→ INSTRUCTIONS TO FOLLOW: From the listing below, copy each line that holds "black".

→ INFORMATION:
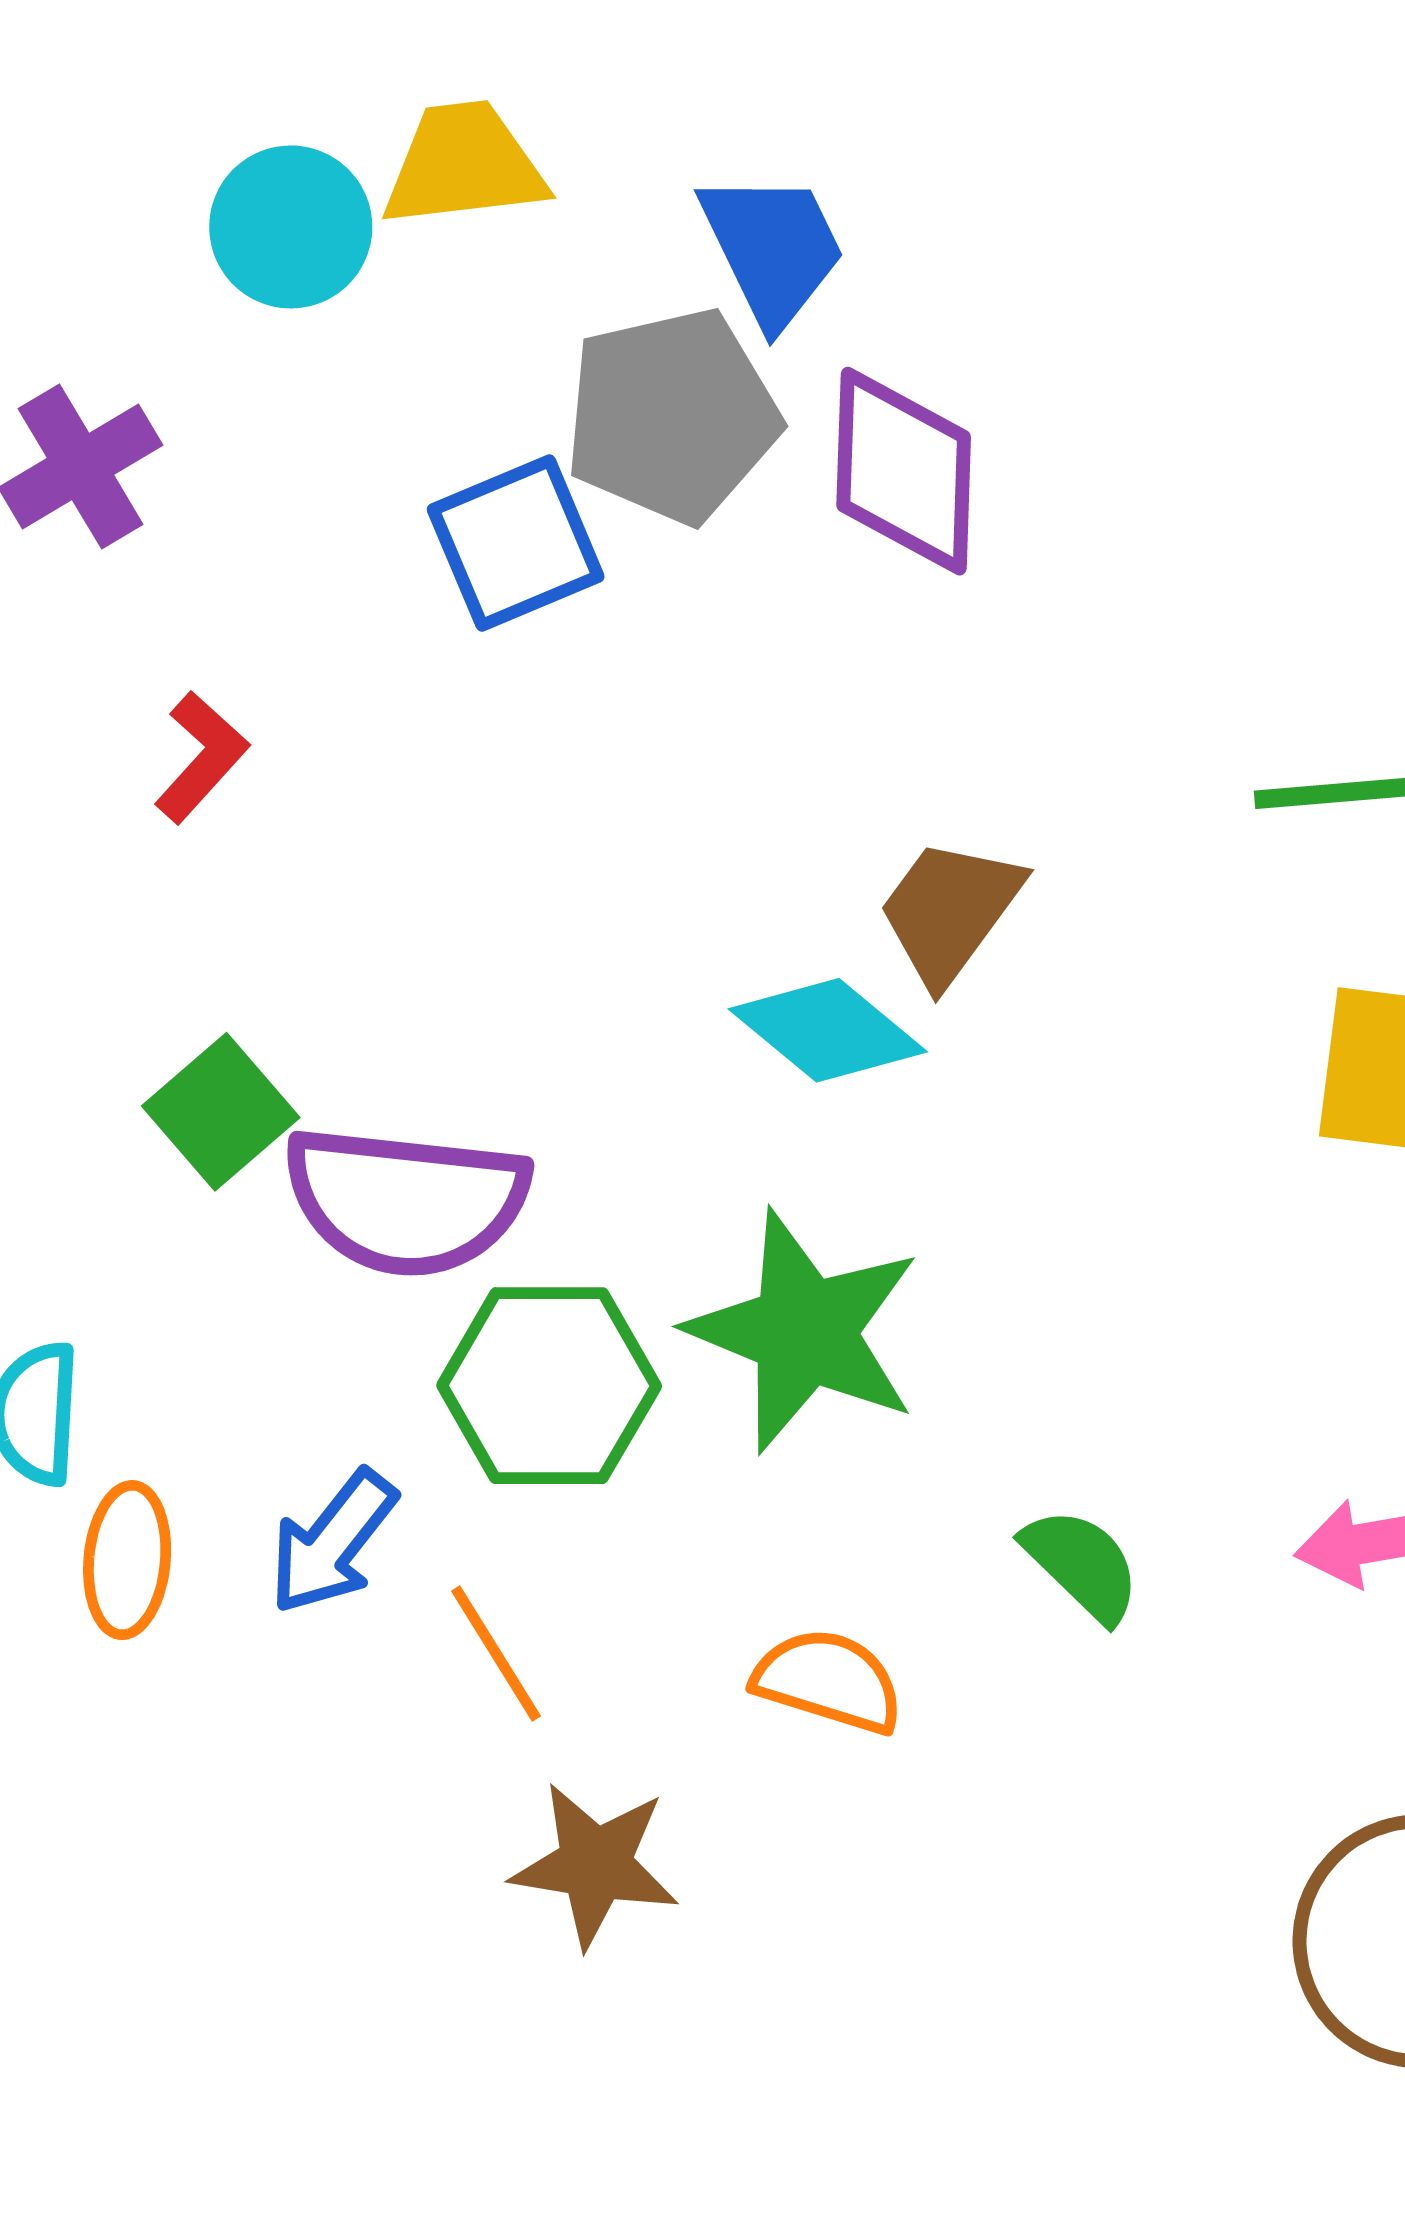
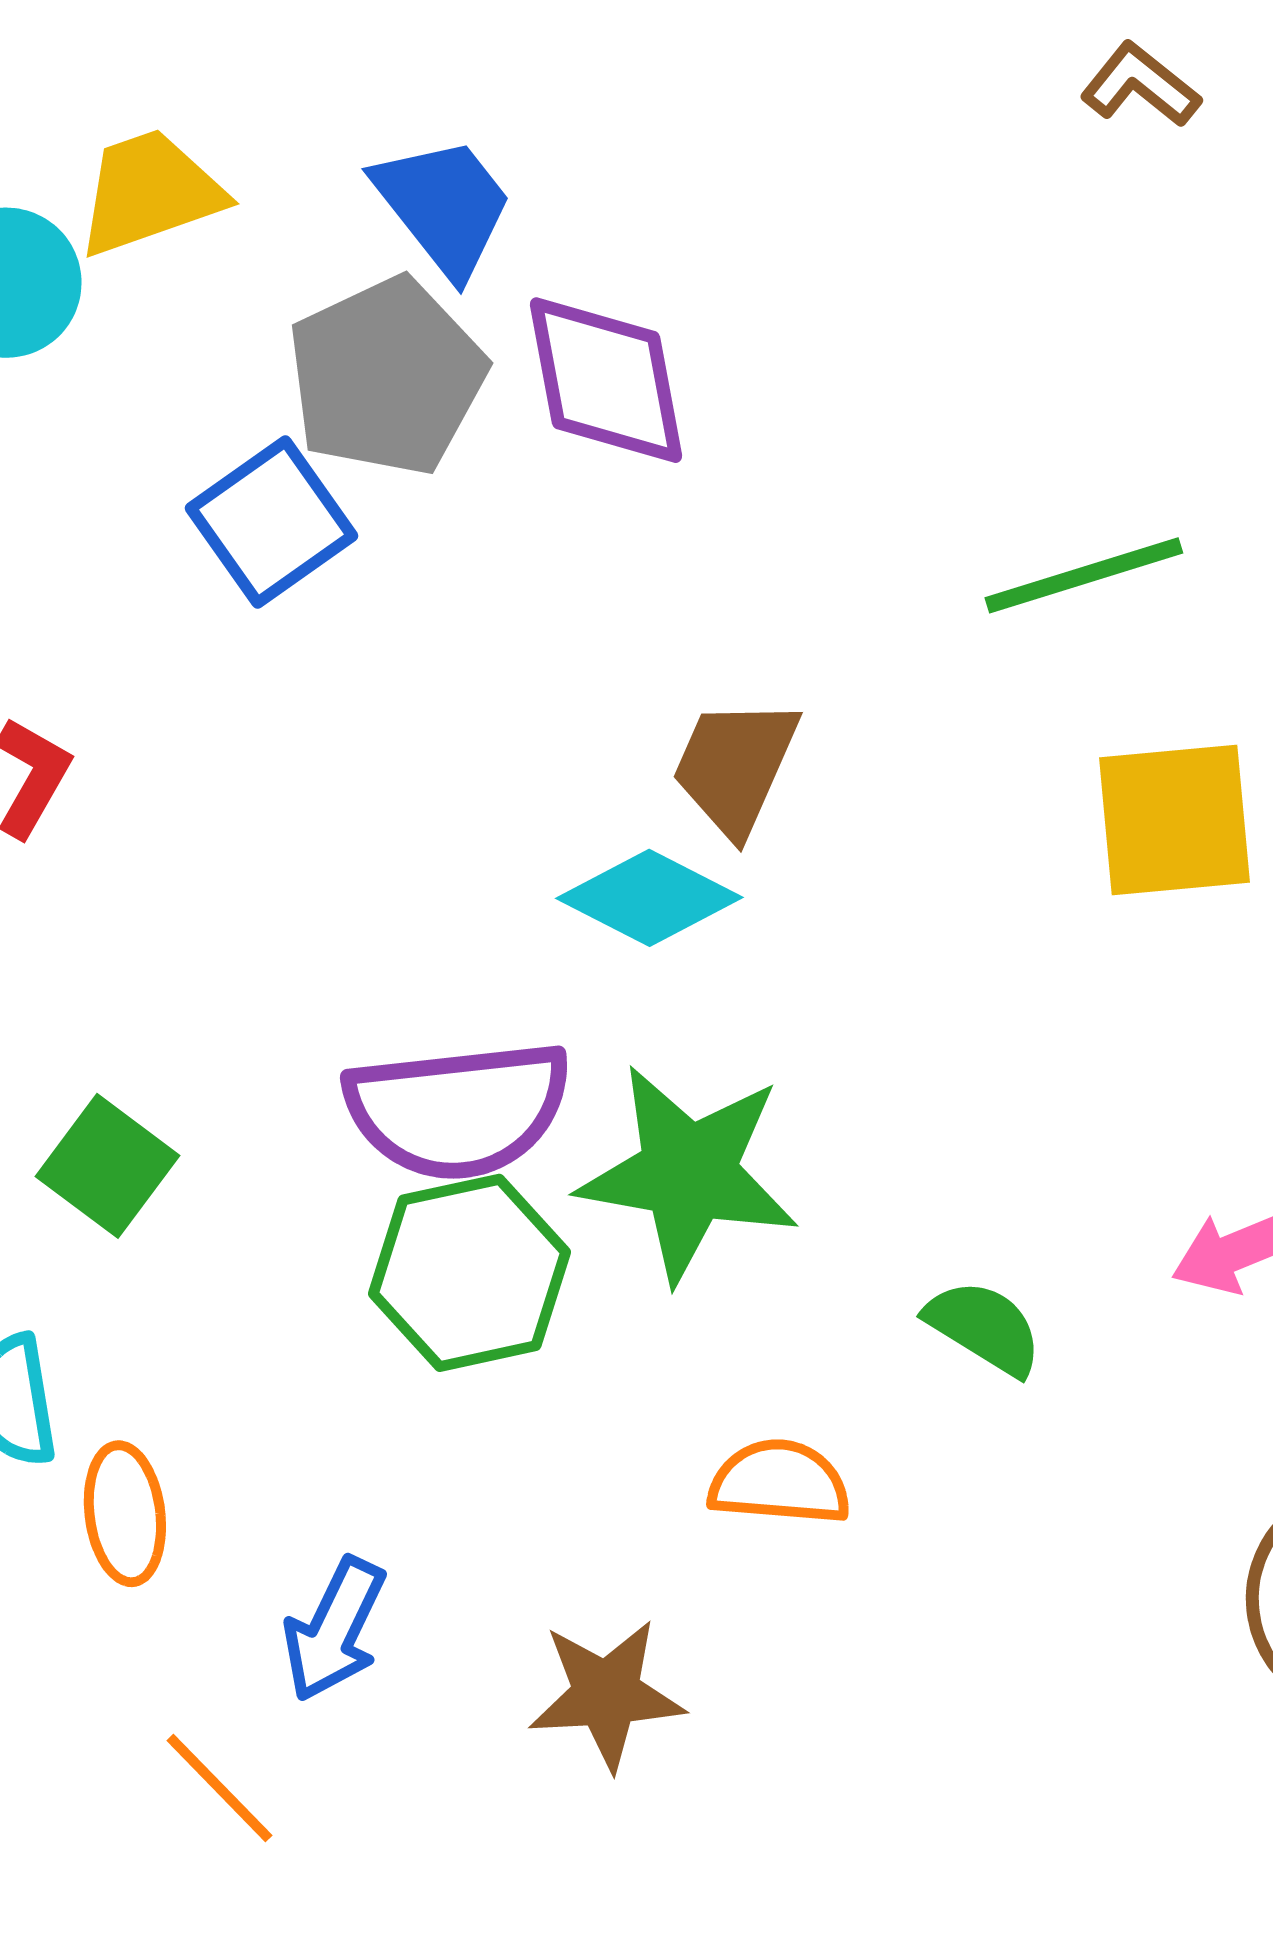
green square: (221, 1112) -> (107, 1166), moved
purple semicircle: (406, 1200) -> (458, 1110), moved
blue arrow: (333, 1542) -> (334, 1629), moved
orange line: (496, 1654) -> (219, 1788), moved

---

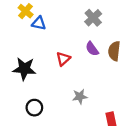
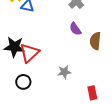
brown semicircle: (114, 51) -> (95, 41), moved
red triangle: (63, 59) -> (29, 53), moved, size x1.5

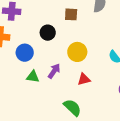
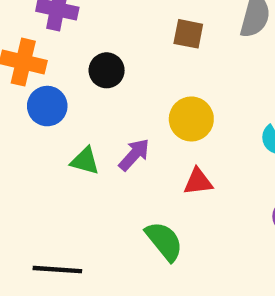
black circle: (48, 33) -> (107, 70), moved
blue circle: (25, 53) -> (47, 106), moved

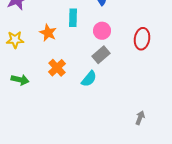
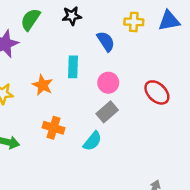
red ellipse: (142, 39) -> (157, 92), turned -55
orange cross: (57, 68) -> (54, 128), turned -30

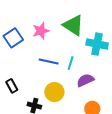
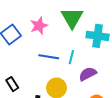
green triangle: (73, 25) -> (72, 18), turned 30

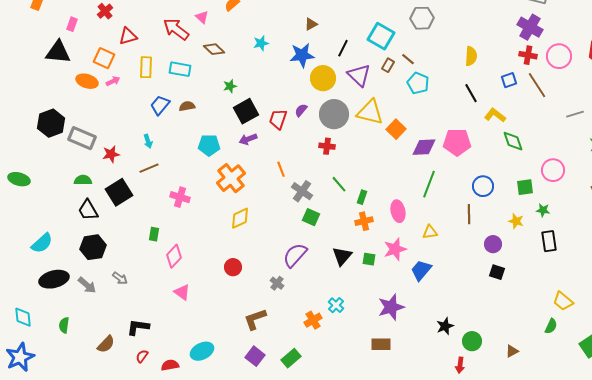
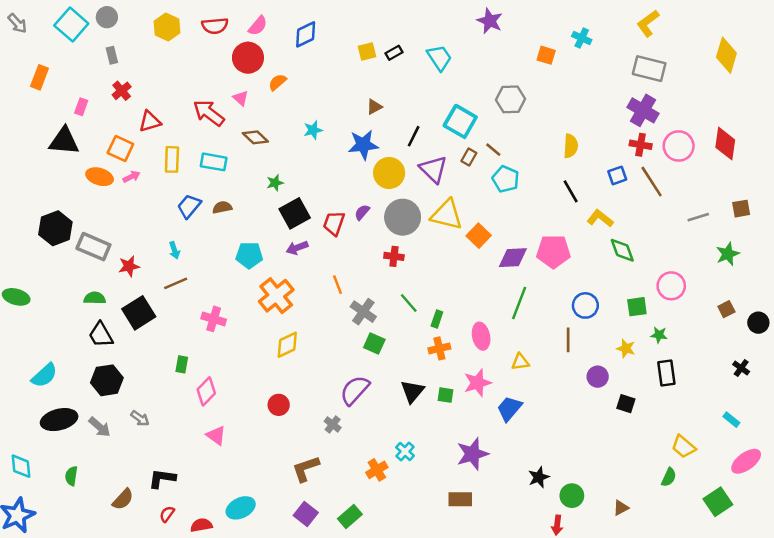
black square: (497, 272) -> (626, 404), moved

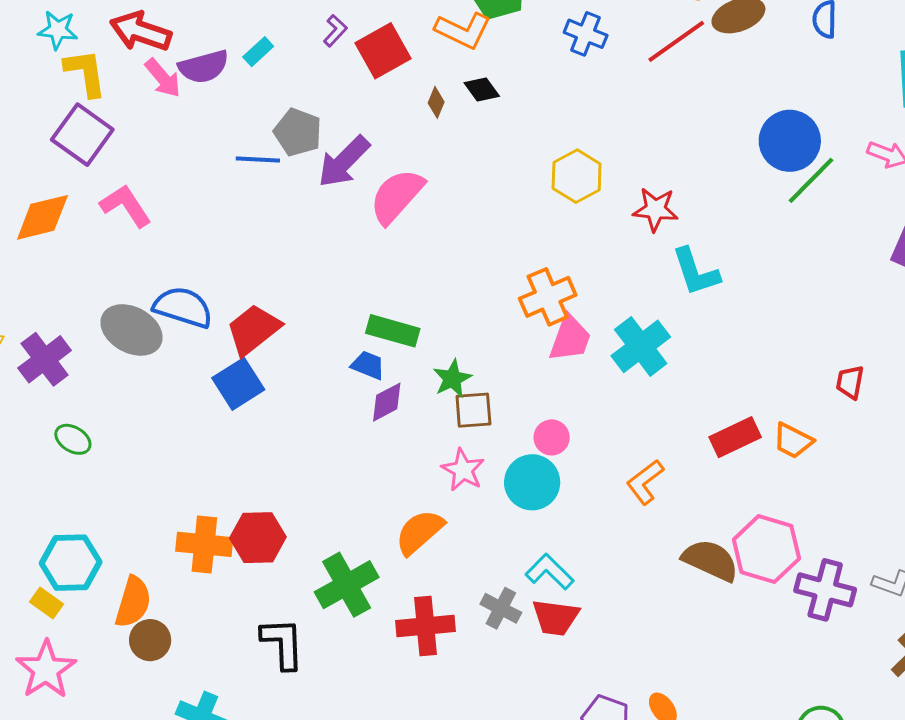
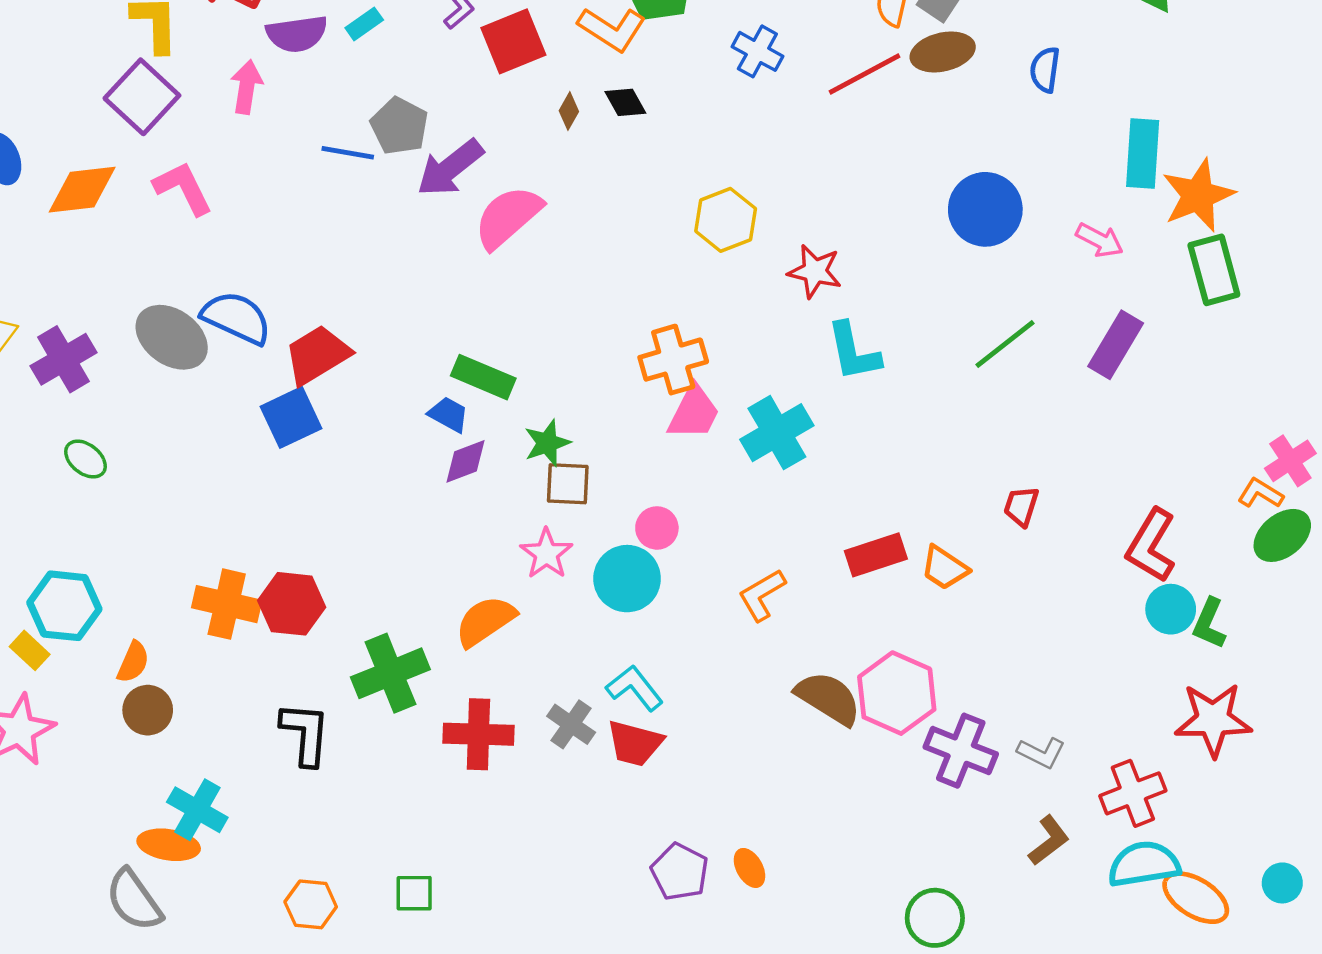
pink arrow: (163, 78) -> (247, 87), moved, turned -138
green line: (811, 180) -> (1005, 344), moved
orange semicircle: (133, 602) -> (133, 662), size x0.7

==

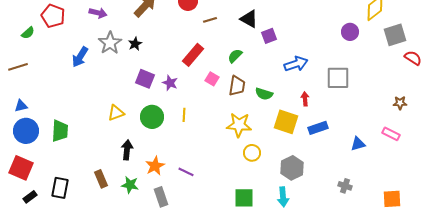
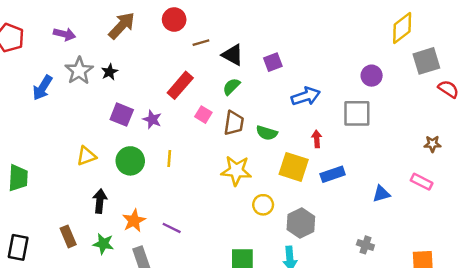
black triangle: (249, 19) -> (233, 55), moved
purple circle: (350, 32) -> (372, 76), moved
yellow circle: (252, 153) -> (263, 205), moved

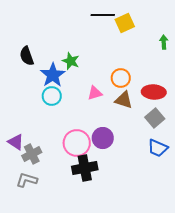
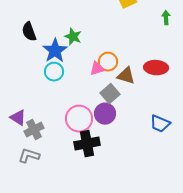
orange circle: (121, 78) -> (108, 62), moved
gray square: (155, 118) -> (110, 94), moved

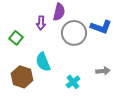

→ TASK OUTPUT:
black circle: (48, 33) -> (107, 70), moved
black square: (497, 272) -> (626, 404), moved
black triangle: (249, 19) -> (233, 55), moved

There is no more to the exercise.